WHAT TO DO:
Look through the entries below and show every line containing the word "black".

#### THE INPUT ####

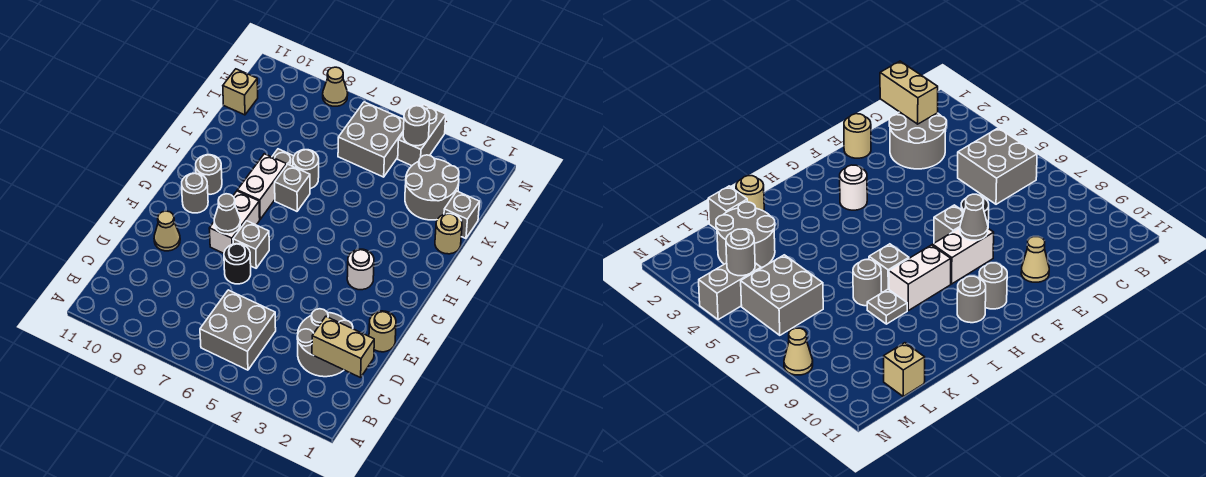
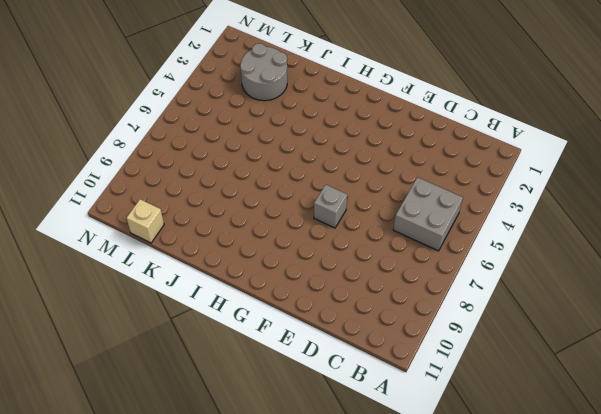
none -> grey 2x2 round brick [297,309,353,377]
none -> tan 1x1 round brick [369,311,396,352]
none -> black 1x1 round brick [224,244,251,284]

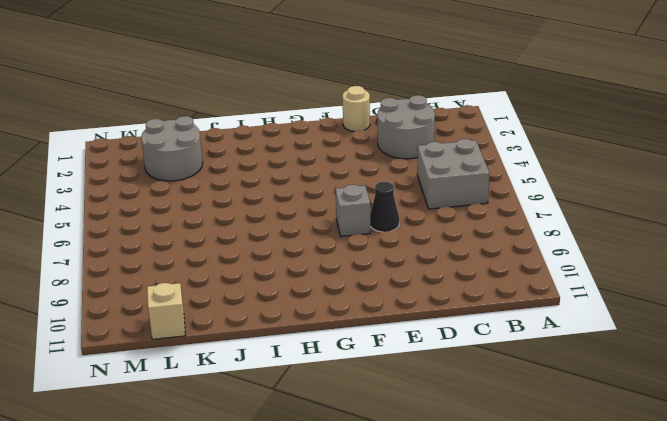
black 1x1 cone [370,182,399,232] -> black 1x1 round brick [224,244,251,284]
none -> tan 1x1 cone [154,211,180,251]
none -> white 1x2 brick [209,191,260,253]
none -> white 1x1 round brick [347,249,374,290]

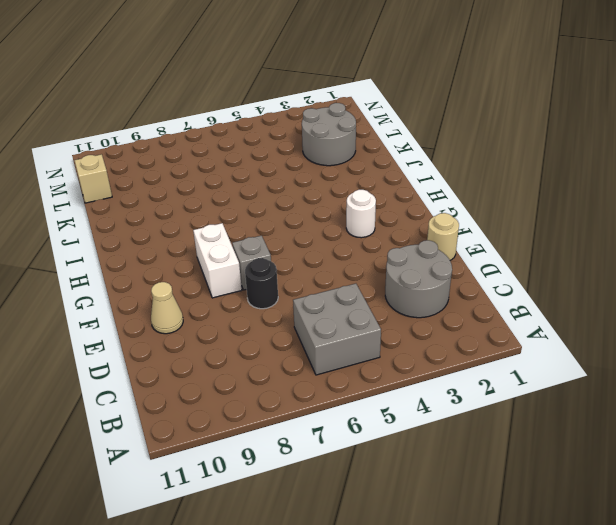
none -> grey 1x1 round brick [182,173,208,213]
none -> white 1x2 brick [237,154,287,219]
none -> grey 1x1 round brick [196,155,222,194]

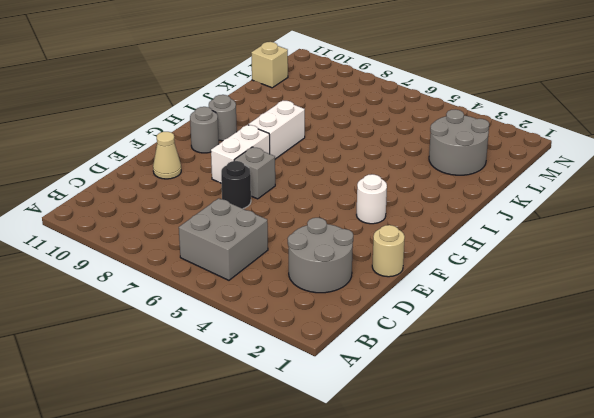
none -> grey 1x1 brick [275,164,310,211]
none -> tan 1x1 round brick [435,214,462,254]
none -> grey 1x1 round brick [293,150,319,189]

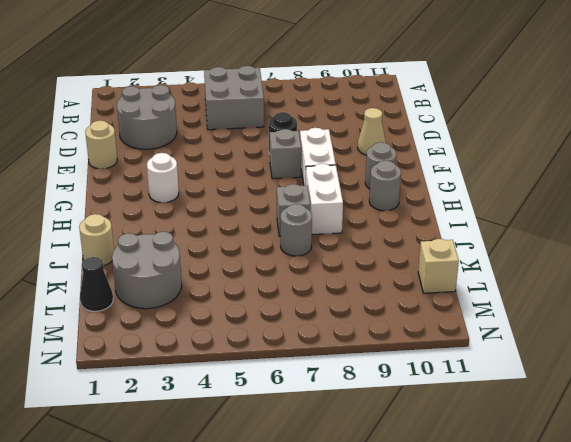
black 1x1 cone [80,257,113,311] -> none
none -> grey 1x1 plate [272,149,294,166]
none -> grey 1x1 brick [444,191,480,238]
none -> grey 2x2 brick [338,102,404,177]

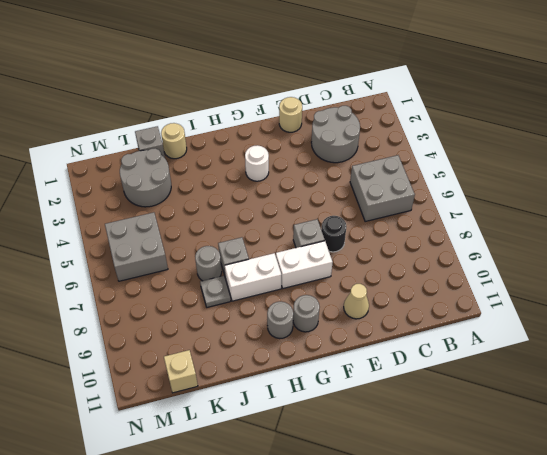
none -> grey 1x2 brick [398,105,446,166]
none -> tan 1x1 cone [323,67,348,106]
none -> tan 1x2 brick [312,317,374,378]

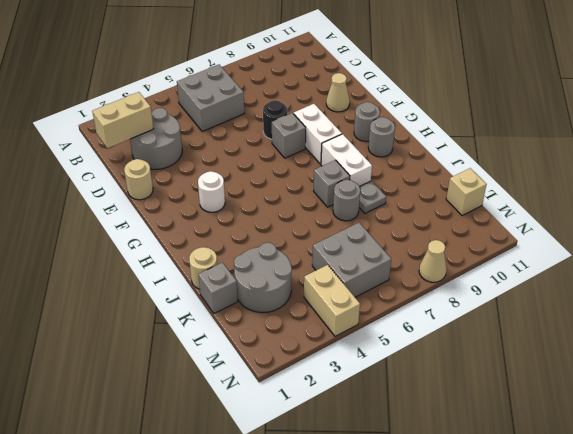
tan 1x2 brick [304,265,360,336] -> grey 1x2 brick [398,105,446,166]
none -> grey 1x1 cone [214,194,240,234]
none -> grey 1x1 round brick [403,106,430,146]

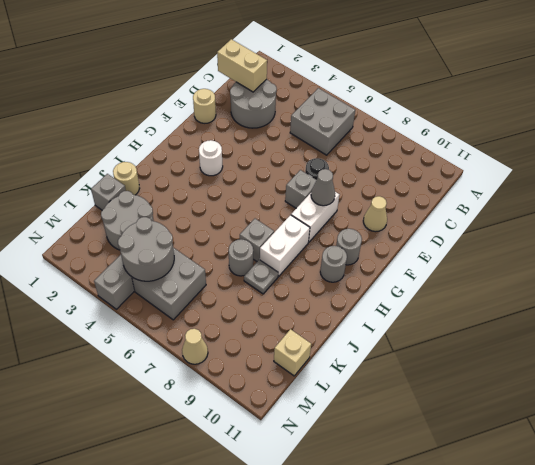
grey 2x2 round brick [118,217,174,281] -> grey 1x1 round brick [403,106,430,146]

####

RESPONSE BELOW:
none -> black 1x1 round brick [224,244,251,284]
black 1x1 cone [370,182,399,232] -> black 1x1 round brick [224,244,251,284]
black 1x1 cone [80,257,113,311] -> none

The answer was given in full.